_Activity_
From start to end, write out the following data exactly, apart from its images.

_Recorded data_
########

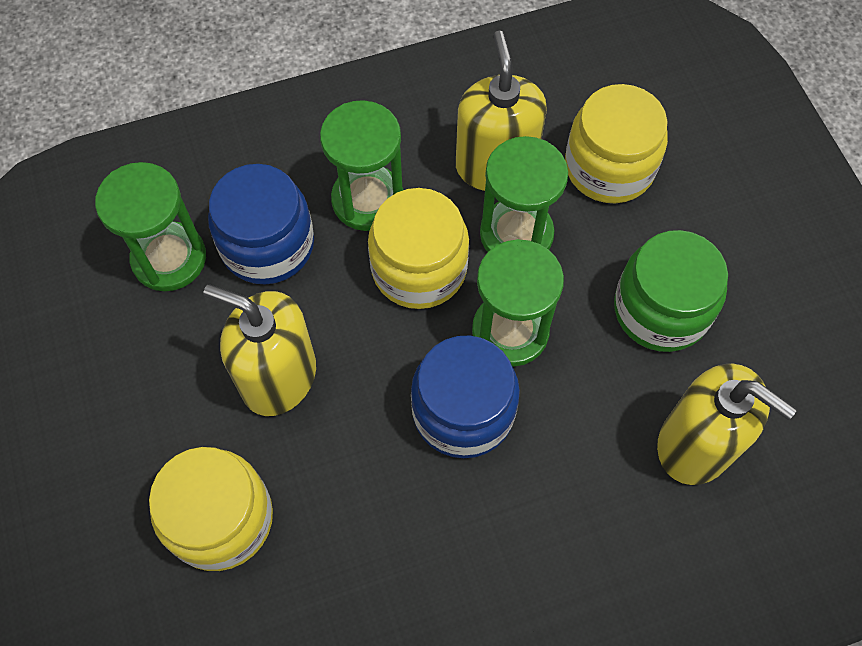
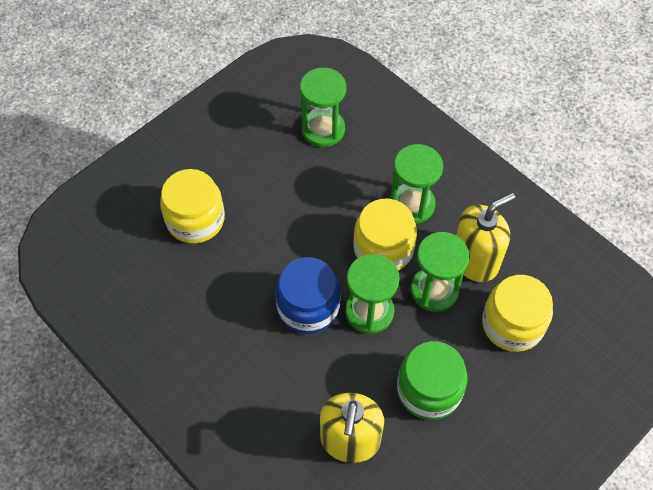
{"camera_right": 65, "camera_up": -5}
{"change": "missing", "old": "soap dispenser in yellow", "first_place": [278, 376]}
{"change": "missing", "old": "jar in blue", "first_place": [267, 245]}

########

_Your solution_
{"camera_right": 65, "camera_up": -5}
{"change": "missing", "old": "soap dispenser in yellow", "first_place": [278, 376]}
{"change": "missing", "old": "jar in blue", "first_place": [267, 245]}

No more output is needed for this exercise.